Exactly as written, set down every entry once more.

Dataset entries:
"""

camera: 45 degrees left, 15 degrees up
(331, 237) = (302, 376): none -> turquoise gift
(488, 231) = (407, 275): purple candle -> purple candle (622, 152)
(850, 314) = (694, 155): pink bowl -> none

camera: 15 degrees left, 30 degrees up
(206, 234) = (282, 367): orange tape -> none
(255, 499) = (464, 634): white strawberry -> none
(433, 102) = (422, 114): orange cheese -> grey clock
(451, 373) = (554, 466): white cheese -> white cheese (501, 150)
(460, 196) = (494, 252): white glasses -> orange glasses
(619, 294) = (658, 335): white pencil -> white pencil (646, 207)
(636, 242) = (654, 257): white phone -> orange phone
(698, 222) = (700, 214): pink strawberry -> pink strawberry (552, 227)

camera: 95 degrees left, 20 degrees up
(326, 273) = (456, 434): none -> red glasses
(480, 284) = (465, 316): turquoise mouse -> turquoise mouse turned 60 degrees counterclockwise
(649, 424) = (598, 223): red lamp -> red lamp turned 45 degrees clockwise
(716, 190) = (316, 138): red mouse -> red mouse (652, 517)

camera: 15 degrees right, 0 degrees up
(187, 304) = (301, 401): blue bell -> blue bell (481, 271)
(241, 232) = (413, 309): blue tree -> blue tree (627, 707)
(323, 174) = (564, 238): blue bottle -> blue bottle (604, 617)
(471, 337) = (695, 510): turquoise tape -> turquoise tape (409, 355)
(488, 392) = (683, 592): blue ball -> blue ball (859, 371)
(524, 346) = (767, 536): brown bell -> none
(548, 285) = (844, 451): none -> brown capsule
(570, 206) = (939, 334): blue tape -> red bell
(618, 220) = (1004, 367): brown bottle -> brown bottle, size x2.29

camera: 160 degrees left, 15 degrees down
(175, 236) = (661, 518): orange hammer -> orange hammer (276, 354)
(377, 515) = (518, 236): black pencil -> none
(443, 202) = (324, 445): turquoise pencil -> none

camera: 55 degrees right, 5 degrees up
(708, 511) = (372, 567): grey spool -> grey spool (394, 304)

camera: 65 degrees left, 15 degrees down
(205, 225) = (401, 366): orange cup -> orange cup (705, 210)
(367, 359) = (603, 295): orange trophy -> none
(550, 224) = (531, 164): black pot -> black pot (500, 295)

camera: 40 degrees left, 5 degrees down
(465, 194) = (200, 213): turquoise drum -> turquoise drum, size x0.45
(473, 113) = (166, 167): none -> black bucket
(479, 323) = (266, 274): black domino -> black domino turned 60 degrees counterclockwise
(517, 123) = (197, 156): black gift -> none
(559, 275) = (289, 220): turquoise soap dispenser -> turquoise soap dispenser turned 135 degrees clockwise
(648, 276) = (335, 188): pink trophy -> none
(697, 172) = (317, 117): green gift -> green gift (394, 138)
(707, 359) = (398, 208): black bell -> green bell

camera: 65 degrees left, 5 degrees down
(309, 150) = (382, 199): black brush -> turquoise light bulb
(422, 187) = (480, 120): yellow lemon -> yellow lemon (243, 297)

"""

## RESULT FOR THIS EXERCISE
camera: 45 degrees left, 15 degrees up
(331, 237) = (302, 376): none -> turquoise gift
(488, 231) = (407, 275): purple candle -> purple candle (622, 152)
(850, 314) = (694, 155): pink bowl -> none

camera: 15 degrees left, 30 degrees up
(206, 234) = (282, 367): orange tape -> none
(255, 499) = (464, 634): white strawberry -> none
(433, 102) = (422, 114): orange cheese -> grey clock
(451, 373) = (554, 466): white cheese -> white cheese (501, 150)
(460, 196) = (494, 252): white glasses -> orange glasses
(619, 294) = (658, 335): white pencil -> white pencil (646, 207)
(636, 242) = (654, 257): white phone -> orange phone
(698, 222) = (700, 214): pink strawberry -> pink strawberry (552, 227)

camera: 95 degrees left, 20 degrees up
(326, 273) = (456, 434): none -> red glasses
(480, 284) = (465, 316): turquoise mouse -> turquoise mouse turned 60 degrees counterclockwise
(649, 424) = (598, 223): red lamp -> red lamp turned 45 degrees clockwise
(716, 190) = (316, 138): red mouse -> red mouse (652, 517)

camera: 15 degrees right, 0 degrees up
(187, 304) = (301, 401): blue bell -> blue bell (481, 271)
(241, 232) = (413, 309): blue tree -> blue tree (627, 707)
(323, 174) = (564, 238): blue bottle -> blue bottle (604, 617)
(471, 337) = (695, 510): turquoise tape -> turquoise tape (409, 355)
(488, 392) = (683, 592): blue ball -> blue ball (859, 371)
(524, 346) = (767, 536): brown bell -> none
(548, 285) = (844, 451): none -> brown capsule
(570, 206) = (939, 334): blue tape -> red bell
(618, 220) = (1004, 367): brown bottle -> brown bottle, size x2.29

camera: 160 degrees left, 15 degrees down
(175, 236) = (661, 518): orange hammer -> orange hammer (276, 354)
(377, 515) = (518, 236): black pencil -> none
(443, 202) = (324, 445): turquoise pencil -> none

camera: 55 degrees right, 5 degrees up
(708, 511) = (372, 567): grey spool -> grey spool (394, 304)

camera: 65 degrees left, 15 degrees down
(205, 225) = (401, 366): orange cup -> orange cup (705, 210)
(367, 359) = (603, 295): orange trophy -> none
(550, 224) = (531, 164): black pot -> black pot (500, 295)

camera: 40 degrees left, 5 degrees down
(465, 194) = (200, 213): turquoise drum -> turquoise drum, size x0.45
(473, 113) = (166, 167): none -> black bucket
(479, 323) = (266, 274): black domino -> black domino turned 60 degrees counterclockwise
(517, 123) = (197, 156): black gift -> none
(559, 275) = (289, 220): turquoise soap dispenser -> turquoise soap dispenser turned 135 degrees clockwise
(648, 276) = (335, 188): pink trophy -> none
(697, 172) = (317, 117): green gift -> green gift (394, 138)
(707, 359) = (398, 208): black bell -> green bell

camera: 65 degrees left, 5 degrees down
(309, 150) = (382, 199): black brush -> turquoise light bulb
(422, 187) = (480, 120): yellow lemon -> yellow lemon (243, 297)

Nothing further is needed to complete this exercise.